BEGIN Extracted information

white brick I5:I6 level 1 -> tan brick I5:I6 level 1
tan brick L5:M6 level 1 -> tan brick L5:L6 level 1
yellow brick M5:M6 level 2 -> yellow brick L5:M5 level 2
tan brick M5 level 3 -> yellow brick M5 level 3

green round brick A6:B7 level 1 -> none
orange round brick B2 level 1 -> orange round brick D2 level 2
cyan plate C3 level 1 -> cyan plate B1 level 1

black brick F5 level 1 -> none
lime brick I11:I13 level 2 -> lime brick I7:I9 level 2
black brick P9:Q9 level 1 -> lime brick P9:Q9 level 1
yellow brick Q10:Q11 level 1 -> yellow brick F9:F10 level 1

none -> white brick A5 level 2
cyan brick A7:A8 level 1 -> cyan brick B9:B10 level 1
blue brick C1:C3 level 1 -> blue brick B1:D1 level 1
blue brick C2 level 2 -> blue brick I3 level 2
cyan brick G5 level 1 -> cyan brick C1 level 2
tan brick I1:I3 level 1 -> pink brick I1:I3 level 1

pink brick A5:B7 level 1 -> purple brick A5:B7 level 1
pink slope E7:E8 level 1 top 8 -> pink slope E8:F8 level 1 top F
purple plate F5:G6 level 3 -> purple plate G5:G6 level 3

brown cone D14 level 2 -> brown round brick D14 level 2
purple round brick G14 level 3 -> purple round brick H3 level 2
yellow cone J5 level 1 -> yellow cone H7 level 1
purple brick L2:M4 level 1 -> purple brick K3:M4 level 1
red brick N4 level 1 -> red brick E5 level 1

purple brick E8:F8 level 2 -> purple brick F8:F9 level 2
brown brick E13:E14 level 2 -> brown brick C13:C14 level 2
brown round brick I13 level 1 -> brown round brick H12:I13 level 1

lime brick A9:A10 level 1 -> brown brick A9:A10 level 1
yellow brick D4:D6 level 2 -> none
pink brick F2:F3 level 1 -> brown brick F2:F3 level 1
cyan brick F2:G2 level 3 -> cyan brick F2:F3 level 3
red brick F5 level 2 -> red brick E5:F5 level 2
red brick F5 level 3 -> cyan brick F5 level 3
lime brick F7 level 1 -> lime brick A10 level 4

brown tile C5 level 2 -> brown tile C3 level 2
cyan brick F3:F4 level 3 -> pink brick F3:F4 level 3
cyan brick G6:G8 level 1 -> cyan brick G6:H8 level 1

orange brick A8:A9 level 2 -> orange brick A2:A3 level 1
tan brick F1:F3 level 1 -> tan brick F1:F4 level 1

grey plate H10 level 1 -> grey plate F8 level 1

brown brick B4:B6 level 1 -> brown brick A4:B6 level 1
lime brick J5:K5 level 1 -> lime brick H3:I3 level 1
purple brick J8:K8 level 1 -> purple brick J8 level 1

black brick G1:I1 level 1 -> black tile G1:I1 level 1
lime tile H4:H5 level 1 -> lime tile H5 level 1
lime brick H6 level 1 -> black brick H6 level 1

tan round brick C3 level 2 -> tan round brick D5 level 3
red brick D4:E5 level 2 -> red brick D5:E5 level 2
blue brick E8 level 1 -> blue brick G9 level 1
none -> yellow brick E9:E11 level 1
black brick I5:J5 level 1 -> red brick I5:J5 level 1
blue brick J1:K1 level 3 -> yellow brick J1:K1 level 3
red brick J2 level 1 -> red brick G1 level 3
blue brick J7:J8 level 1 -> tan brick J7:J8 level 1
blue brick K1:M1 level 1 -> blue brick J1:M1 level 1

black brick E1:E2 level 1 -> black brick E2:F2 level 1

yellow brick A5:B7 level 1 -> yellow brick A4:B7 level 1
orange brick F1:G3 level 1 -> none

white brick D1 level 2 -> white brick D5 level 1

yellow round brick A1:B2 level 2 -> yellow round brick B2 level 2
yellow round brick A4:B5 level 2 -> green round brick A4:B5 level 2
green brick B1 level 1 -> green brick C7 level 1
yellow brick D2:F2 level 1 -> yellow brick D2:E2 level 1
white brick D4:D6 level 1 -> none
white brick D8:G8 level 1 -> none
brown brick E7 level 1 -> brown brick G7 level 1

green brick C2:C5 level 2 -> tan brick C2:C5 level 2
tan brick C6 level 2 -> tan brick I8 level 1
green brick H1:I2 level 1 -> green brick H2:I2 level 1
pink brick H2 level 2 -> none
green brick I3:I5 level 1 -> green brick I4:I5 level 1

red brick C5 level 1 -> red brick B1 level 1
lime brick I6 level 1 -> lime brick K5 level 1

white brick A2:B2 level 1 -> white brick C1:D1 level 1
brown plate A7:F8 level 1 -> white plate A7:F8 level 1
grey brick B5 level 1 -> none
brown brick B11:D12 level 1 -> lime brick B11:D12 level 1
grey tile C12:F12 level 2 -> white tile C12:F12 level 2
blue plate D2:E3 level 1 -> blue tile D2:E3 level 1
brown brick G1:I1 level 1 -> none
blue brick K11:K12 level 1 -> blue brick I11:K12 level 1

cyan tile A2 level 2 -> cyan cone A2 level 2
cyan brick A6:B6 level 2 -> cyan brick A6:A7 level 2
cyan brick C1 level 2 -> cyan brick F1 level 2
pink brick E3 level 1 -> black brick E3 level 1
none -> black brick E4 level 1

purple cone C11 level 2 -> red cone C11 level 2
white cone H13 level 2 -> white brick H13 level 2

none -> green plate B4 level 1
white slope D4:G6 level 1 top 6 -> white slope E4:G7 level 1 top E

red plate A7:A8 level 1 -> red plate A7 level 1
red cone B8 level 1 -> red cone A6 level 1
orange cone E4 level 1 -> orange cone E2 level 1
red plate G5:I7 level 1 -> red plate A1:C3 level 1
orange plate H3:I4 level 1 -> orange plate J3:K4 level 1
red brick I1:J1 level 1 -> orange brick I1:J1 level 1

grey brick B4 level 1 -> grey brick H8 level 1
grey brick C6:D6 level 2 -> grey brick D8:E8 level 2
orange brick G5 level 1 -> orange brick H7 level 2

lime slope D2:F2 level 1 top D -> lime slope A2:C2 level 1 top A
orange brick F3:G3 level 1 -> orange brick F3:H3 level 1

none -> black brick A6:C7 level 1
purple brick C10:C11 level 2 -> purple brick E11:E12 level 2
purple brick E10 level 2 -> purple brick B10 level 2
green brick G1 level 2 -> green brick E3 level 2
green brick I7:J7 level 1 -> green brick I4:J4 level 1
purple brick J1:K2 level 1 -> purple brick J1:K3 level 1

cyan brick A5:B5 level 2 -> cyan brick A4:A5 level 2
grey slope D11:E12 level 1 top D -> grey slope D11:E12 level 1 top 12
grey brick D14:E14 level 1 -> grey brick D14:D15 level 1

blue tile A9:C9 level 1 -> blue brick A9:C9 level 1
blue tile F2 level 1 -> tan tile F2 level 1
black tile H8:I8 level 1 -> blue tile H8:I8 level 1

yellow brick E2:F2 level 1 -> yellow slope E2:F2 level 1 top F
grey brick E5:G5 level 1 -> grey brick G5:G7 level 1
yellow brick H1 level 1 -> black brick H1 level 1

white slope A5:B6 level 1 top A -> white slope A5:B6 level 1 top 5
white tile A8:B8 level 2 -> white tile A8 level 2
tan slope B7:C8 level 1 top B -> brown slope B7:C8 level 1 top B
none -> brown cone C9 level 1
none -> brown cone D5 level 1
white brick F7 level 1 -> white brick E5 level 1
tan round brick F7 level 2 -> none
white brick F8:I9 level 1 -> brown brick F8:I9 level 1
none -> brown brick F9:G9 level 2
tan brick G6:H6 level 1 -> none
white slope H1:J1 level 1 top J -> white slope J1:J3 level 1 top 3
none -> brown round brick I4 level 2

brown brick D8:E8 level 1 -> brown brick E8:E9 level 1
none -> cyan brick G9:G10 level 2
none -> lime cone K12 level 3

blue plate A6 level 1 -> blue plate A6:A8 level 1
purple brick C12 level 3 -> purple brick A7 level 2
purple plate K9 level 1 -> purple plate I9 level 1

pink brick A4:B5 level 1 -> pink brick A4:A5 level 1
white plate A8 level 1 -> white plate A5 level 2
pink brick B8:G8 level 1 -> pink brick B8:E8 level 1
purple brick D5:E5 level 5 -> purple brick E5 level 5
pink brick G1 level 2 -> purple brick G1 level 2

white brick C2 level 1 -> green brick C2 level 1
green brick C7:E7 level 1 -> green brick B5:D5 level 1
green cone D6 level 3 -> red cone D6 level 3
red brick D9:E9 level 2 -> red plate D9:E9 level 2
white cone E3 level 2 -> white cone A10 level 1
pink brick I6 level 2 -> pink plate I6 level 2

END Extracted information

Look in the material above for the line with "orange brick F3:G3" and the line with "purple brick J1:K2", and transcribe exactly those lines and all lines between them, nothing more.

§ **Worked solution**:
orange brick F3:G3 level 1 -> orange brick F3:H3 level 1

none -> black brick A6:C7 level 1
purple brick C10:C11 level 2 -> purple brick E11:E12 level 2
purple brick E10 level 2 -> purple brick B10 level 2
green brick G1 level 2 -> green brick E3 level 2
green brick I7:J7 level 1 -> green brick I4:J4 level 1
purple brick J1:K2 level 1 -> purple brick J1:K3 level 1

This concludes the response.